<<<<
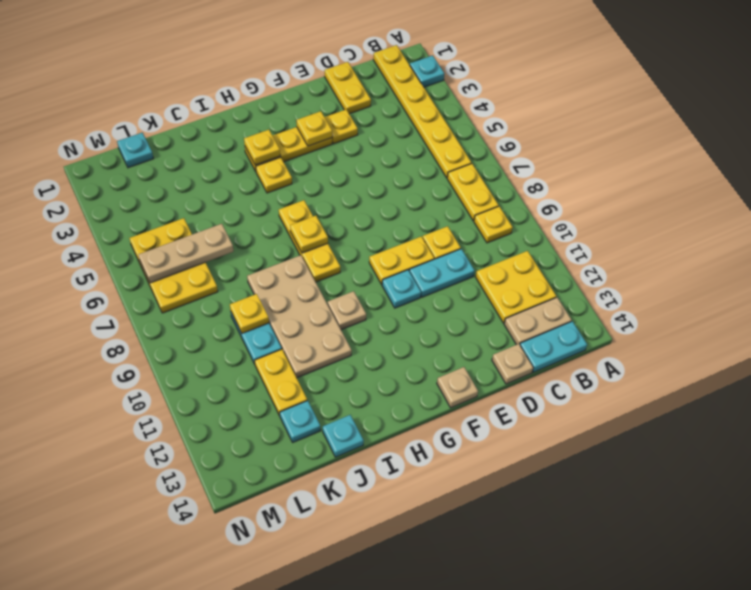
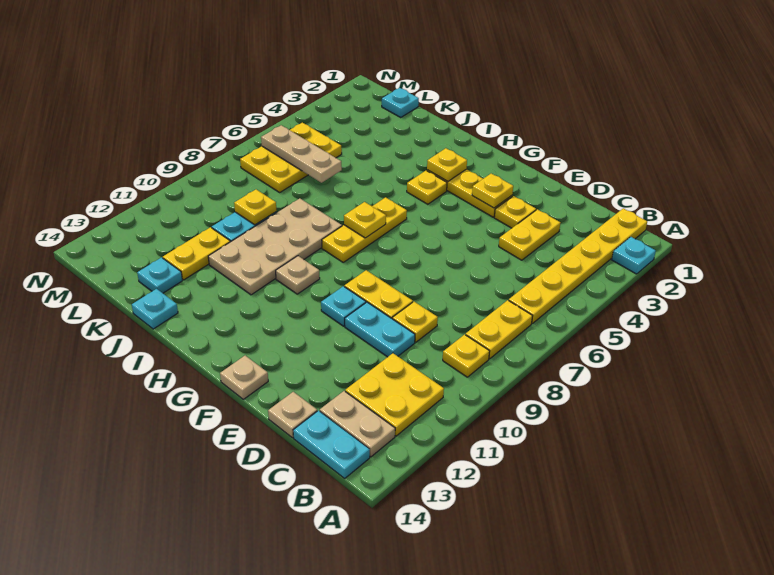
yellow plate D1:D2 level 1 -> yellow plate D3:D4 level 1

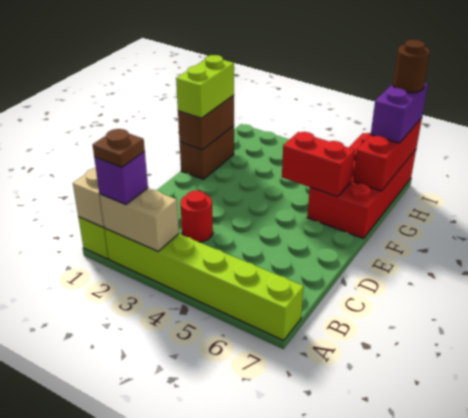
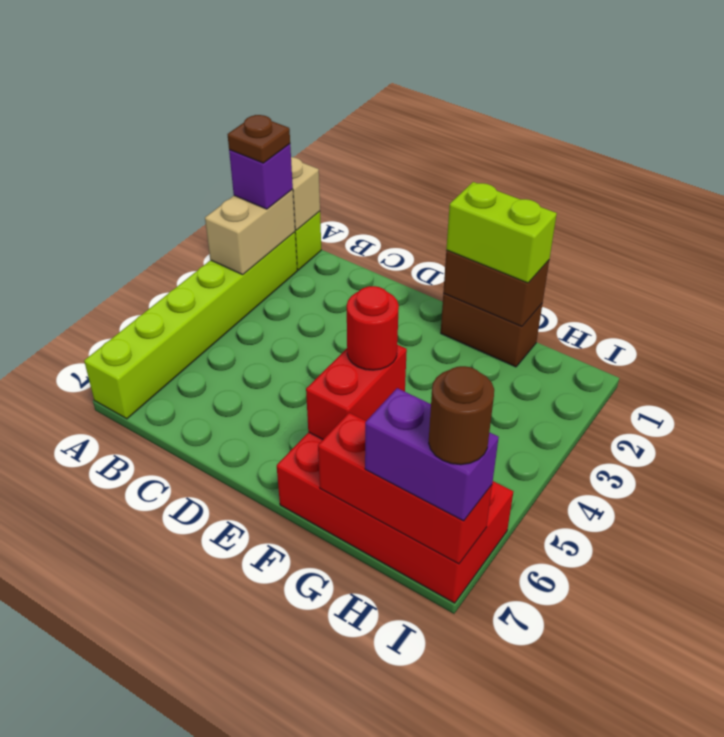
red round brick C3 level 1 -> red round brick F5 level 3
>>>>
<<<<
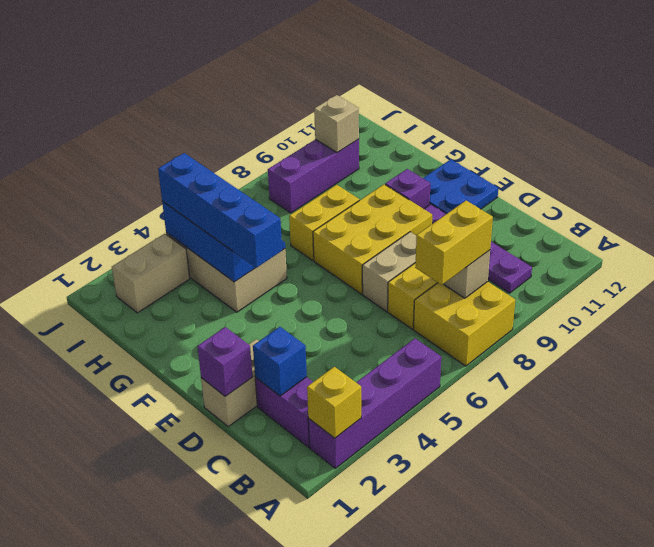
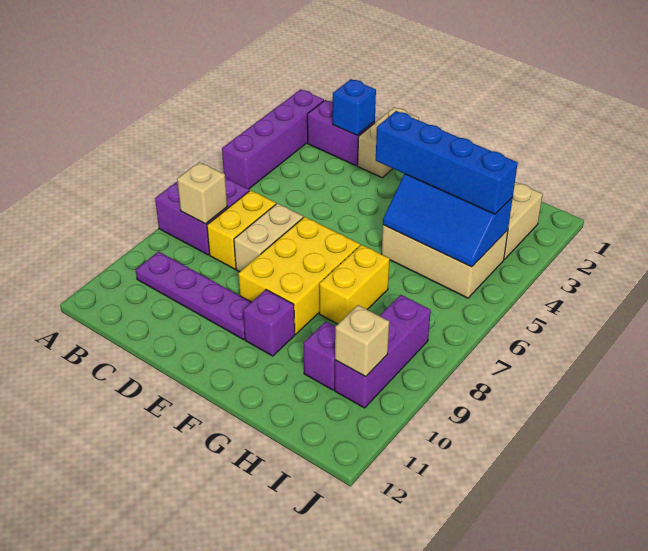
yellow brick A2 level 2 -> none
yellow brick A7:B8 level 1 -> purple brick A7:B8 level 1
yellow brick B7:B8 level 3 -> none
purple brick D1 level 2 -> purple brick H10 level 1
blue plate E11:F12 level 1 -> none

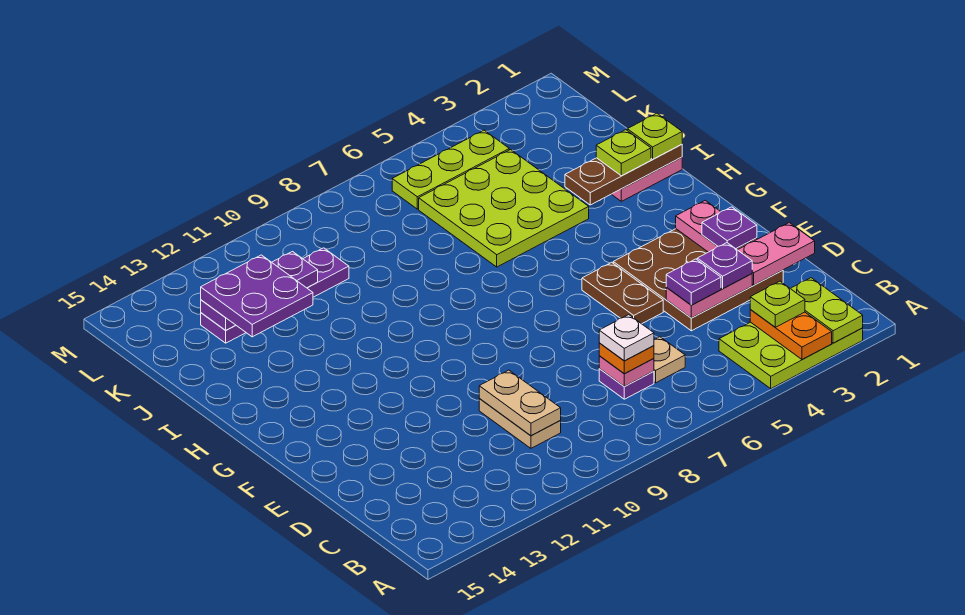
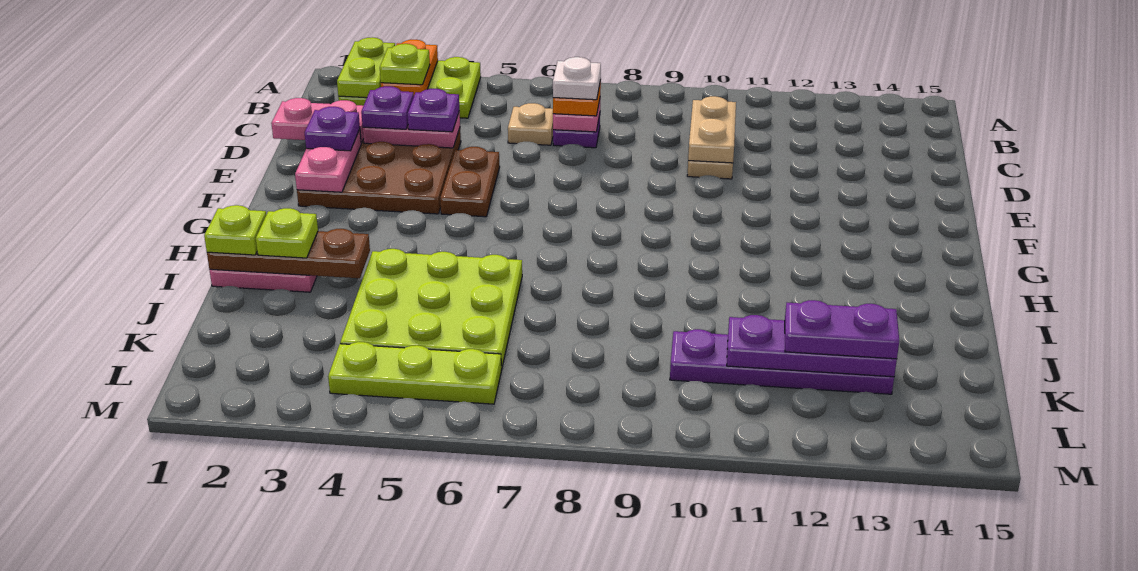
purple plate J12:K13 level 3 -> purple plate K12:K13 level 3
>>>>
ASSIGNMENT: Scan the records above for the string "none", then select every line that holds it.

SOLUTION:
yellow brick A2 level 2 -> none
yellow brick B7:B8 level 3 -> none
blue plate E11:F12 level 1 -> none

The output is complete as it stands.